Dataset items:
================

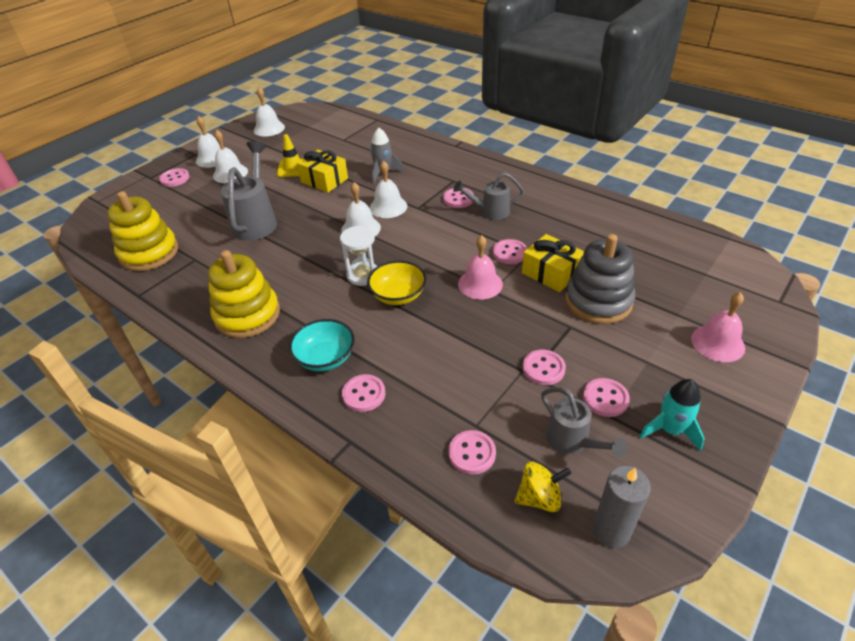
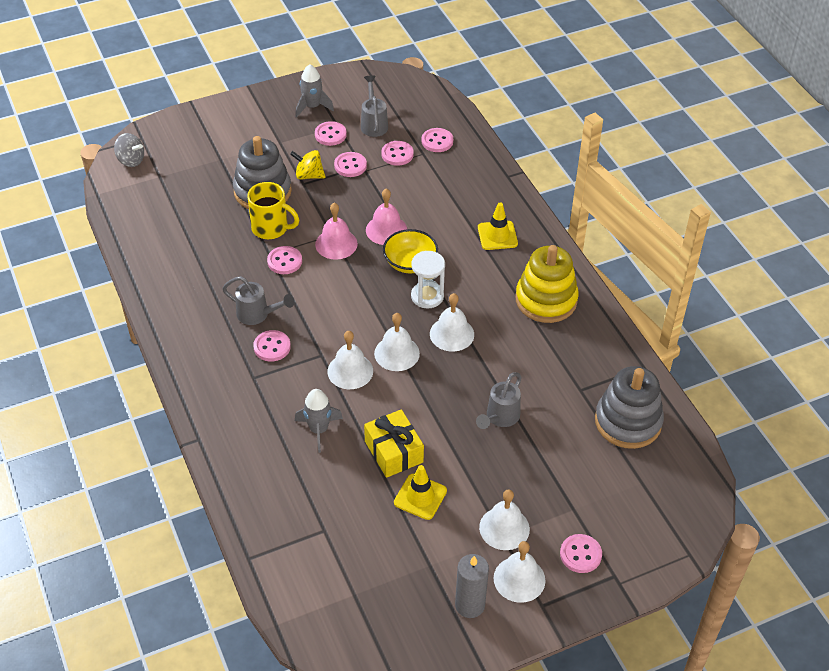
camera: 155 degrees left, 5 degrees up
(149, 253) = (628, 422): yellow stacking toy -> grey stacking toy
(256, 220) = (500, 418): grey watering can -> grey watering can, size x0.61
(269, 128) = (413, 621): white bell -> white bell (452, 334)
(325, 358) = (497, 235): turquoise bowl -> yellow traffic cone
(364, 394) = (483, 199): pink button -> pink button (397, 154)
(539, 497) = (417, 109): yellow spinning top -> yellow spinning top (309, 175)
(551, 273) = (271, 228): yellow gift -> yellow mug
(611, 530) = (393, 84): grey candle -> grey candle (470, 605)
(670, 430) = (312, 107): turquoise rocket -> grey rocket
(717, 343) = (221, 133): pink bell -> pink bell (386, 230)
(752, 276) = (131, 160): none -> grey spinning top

================

Restate exactly the lines running from the line with "(551, 273) = (271, 228): yellow" to the end of the entries above, both ends included.

## Answer box
(551, 273) = (271, 228): yellow gift -> yellow mug
(611, 530) = (393, 84): grey candle -> grey candle (470, 605)
(670, 430) = (312, 107): turquoise rocket -> grey rocket
(717, 343) = (221, 133): pink bell -> pink bell (386, 230)
(752, 276) = (131, 160): none -> grey spinning top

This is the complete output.